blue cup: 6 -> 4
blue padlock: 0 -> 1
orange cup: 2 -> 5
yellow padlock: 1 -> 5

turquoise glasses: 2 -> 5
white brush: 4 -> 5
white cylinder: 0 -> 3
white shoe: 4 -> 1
==
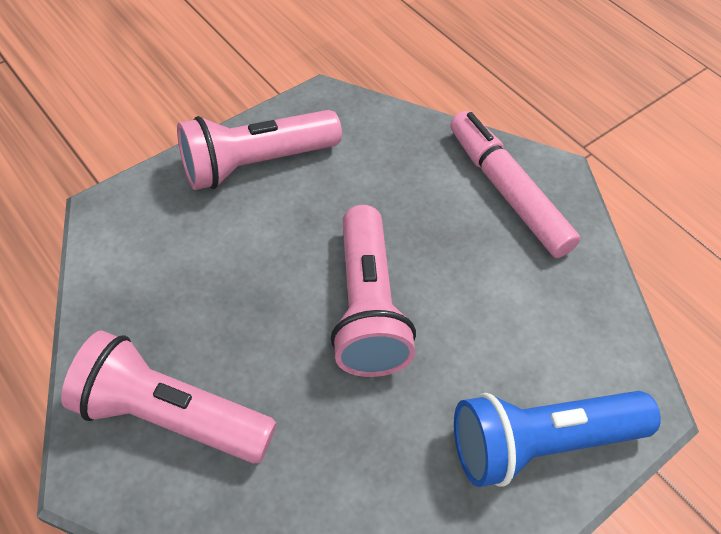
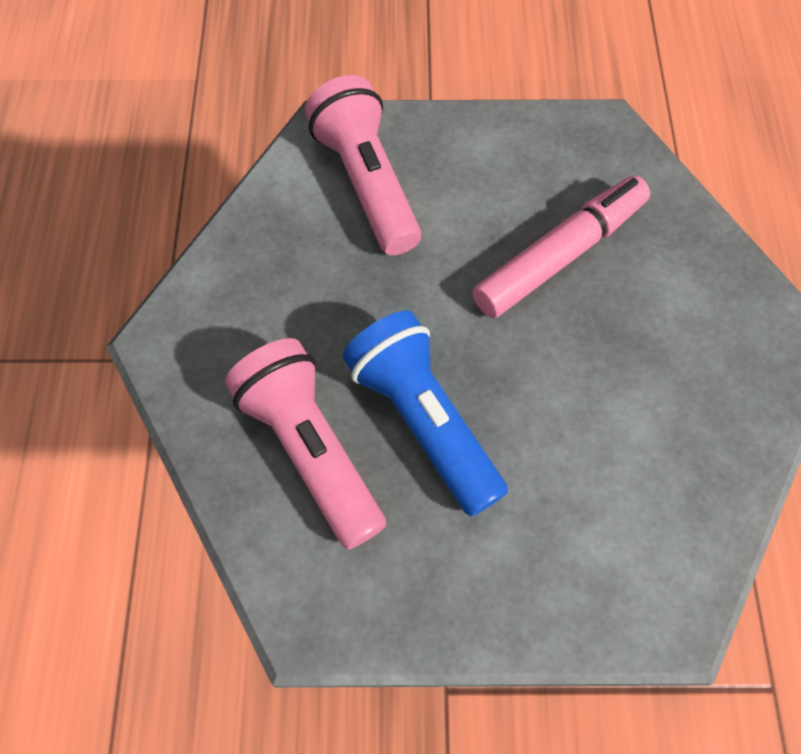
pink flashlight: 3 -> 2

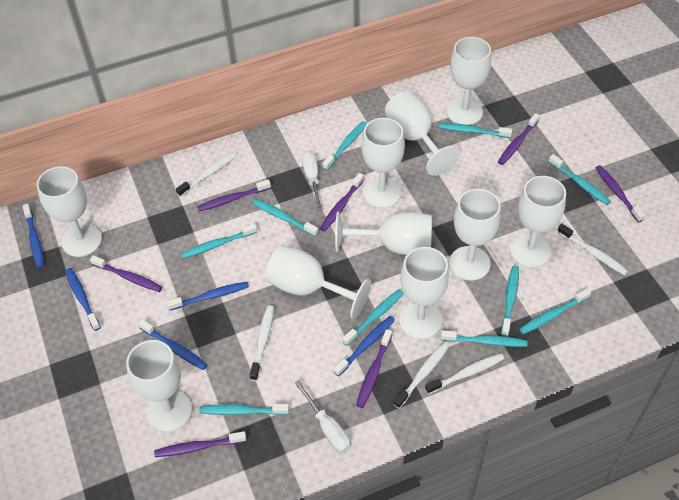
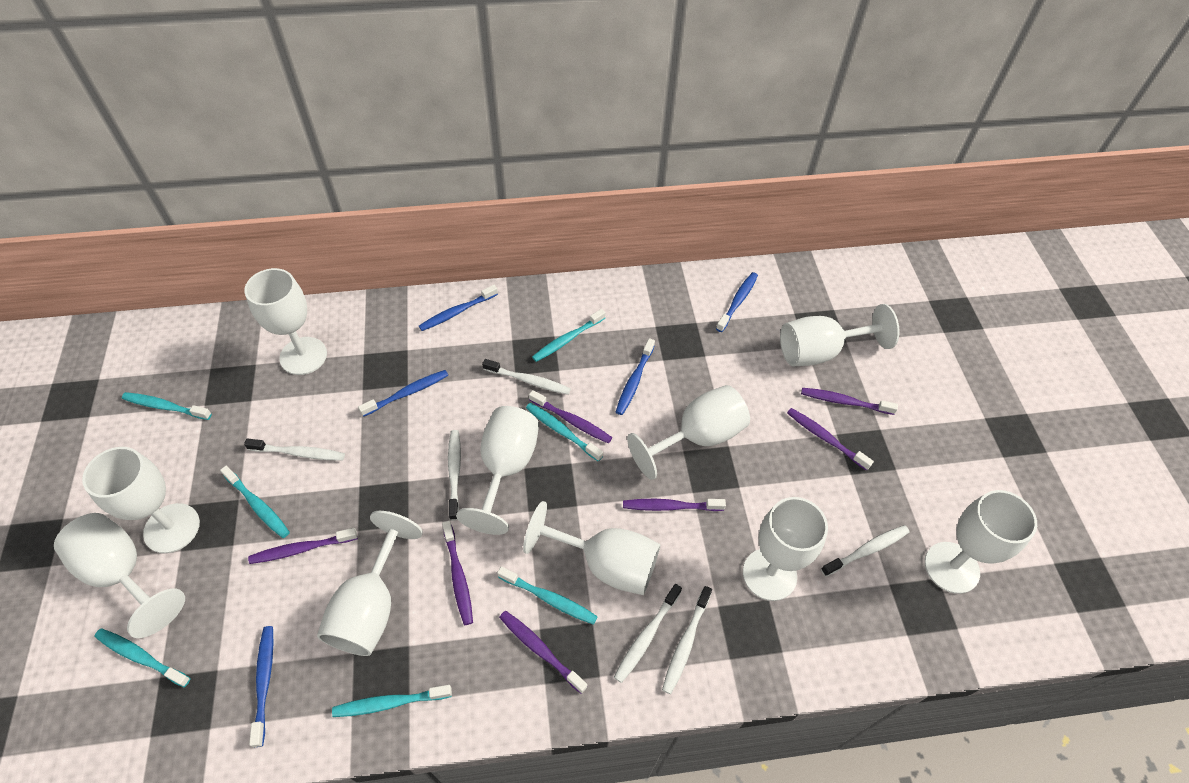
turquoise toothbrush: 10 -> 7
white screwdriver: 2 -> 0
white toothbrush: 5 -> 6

§ **Work to complete**:
Reproduce exactly the section above that begins at the line containing "yellow padlock: 1 -> 5" and ends at the line containing "white shoe: 4 -> 1", leaving out all other lines.

§ **Reply to the exercise**:
yellow padlock: 1 -> 5

turquoise glasses: 2 -> 5
white brush: 4 -> 5
white cylinder: 0 -> 3
white shoe: 4 -> 1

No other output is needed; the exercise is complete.